EXERCISE OBJECTIVE: The result should be a full, exact repeat of the entries, free of pictures.

INFORMATION SHOWN:
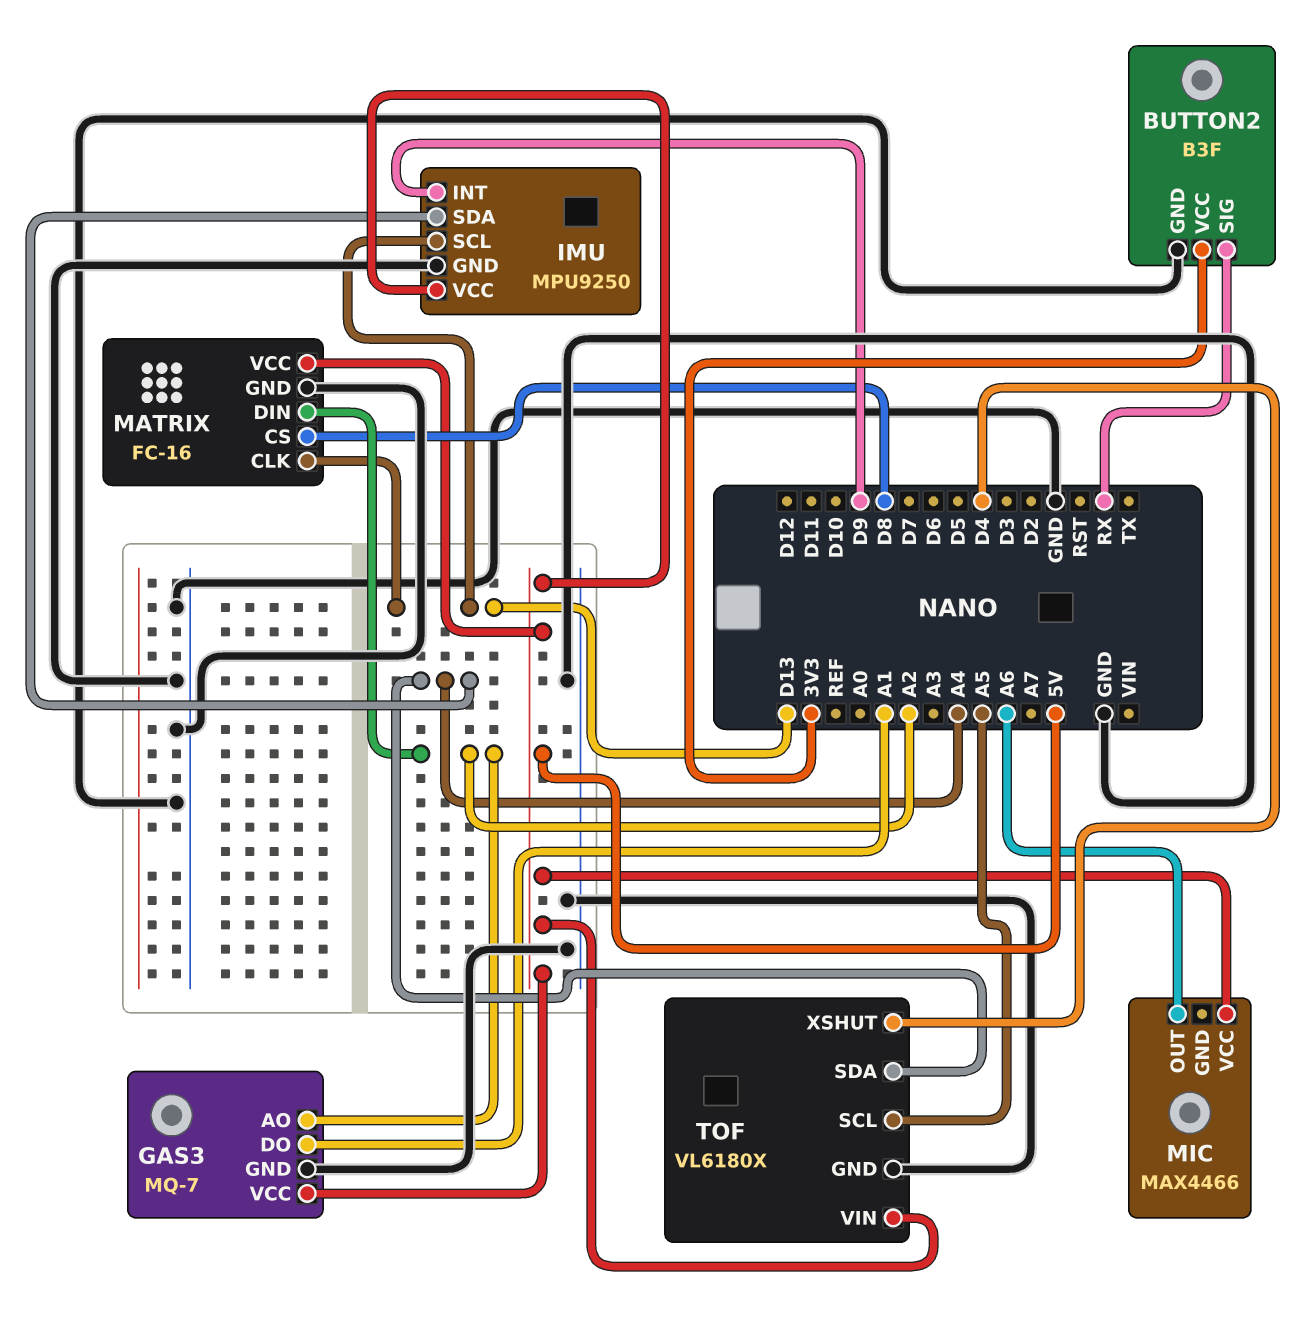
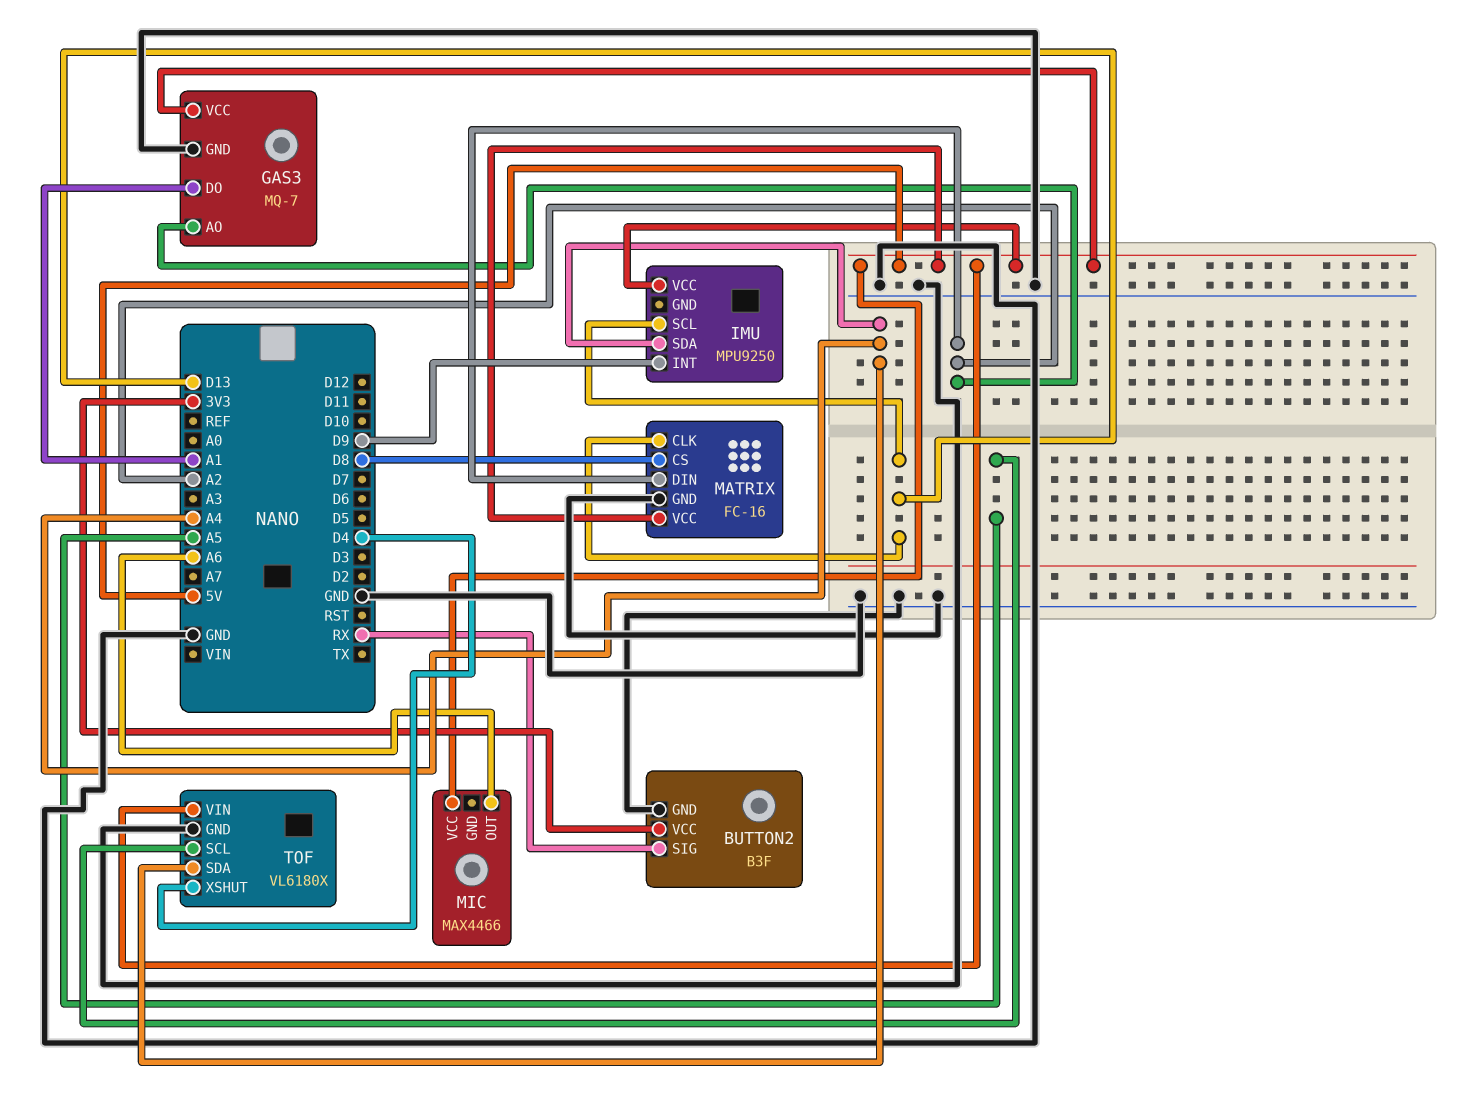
IMU pin GND: GND -> none

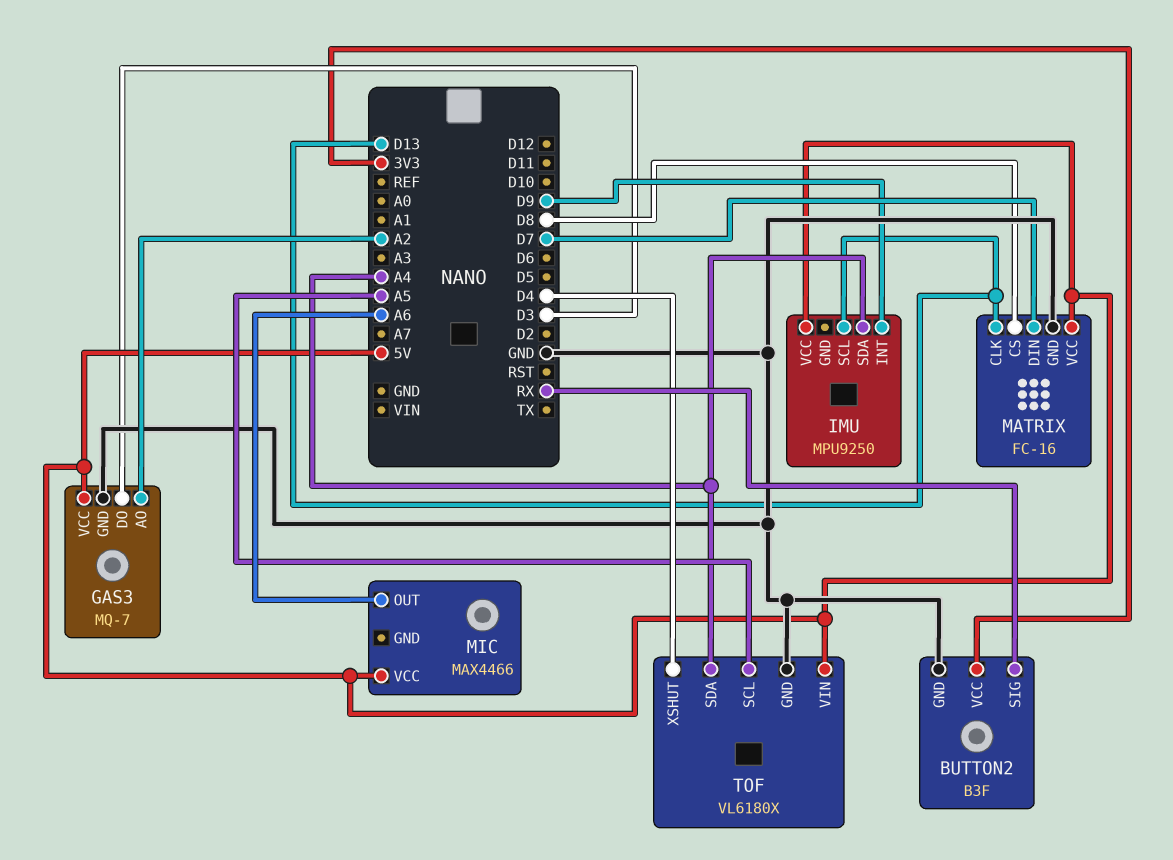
GAS3 pin DO: A1 -> D3
MATRIX pin DIN: A2 -> D7

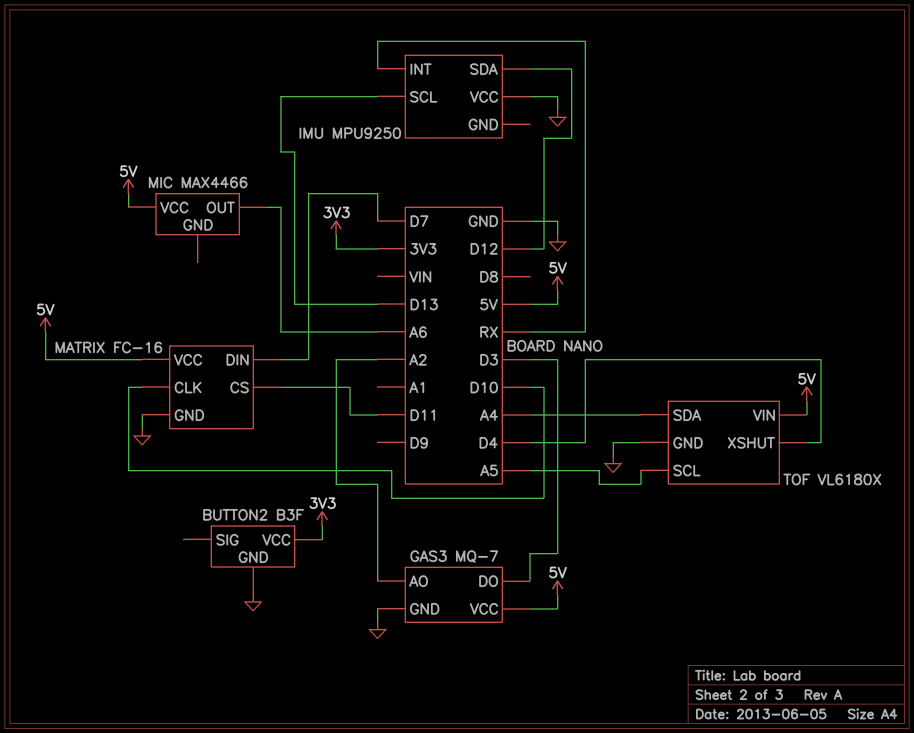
BUTTON2 pin SIG: RX -> none
IMU pin INT: D9 -> RX
IMU pin SDA: A4 -> D12
IMU pin VCC: 5V -> GND
MATRIX pin CLK: D13 -> D10
MATRIX pin CS: D8 -> D11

ANSWER FOR THIS EXERCISE:
IMU pin GND: GND -> none

GAS3 pin DO: A1 -> D3
MATRIX pin DIN: A2 -> D7

BUTTON2 pin SIG: RX -> none
IMU pin INT: D9 -> RX
IMU pin SDA: A4 -> D12
IMU pin VCC: 5V -> GND
MATRIX pin CLK: D13 -> D10
MATRIX pin CS: D8 -> D11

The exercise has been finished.